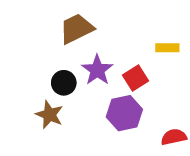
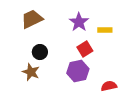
brown trapezoid: (77, 29) -> (32, 19), moved
purple star: (97, 70) -> (79, 22), moved

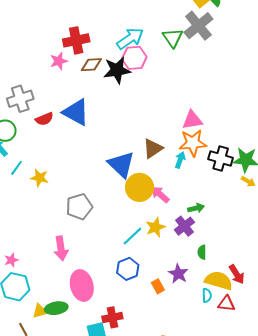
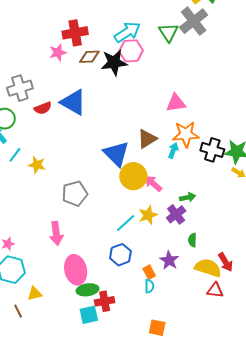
pink triangle: (192, 120) -> (176, 103), moved
cyan semicircle: (207, 295) -> (149, 286), moved
green ellipse: (56, 308) -> (87, 290), moved

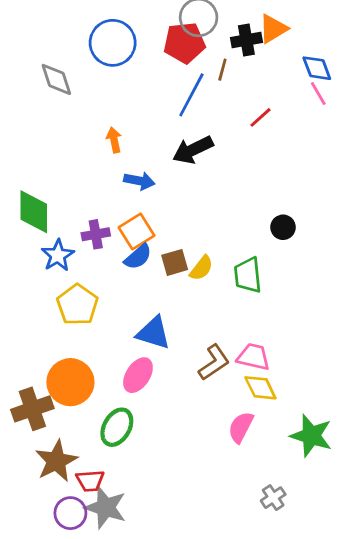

*Work task:*
Your answer must be the full listing, word for word, minus any images.

*Response:*
brown trapezoid: (77, 29) -> (32, 19), moved
purple star: (97, 70) -> (79, 22), moved

pink triangle: (192, 120) -> (176, 103), moved
cyan semicircle: (207, 295) -> (149, 286), moved
green ellipse: (56, 308) -> (87, 290), moved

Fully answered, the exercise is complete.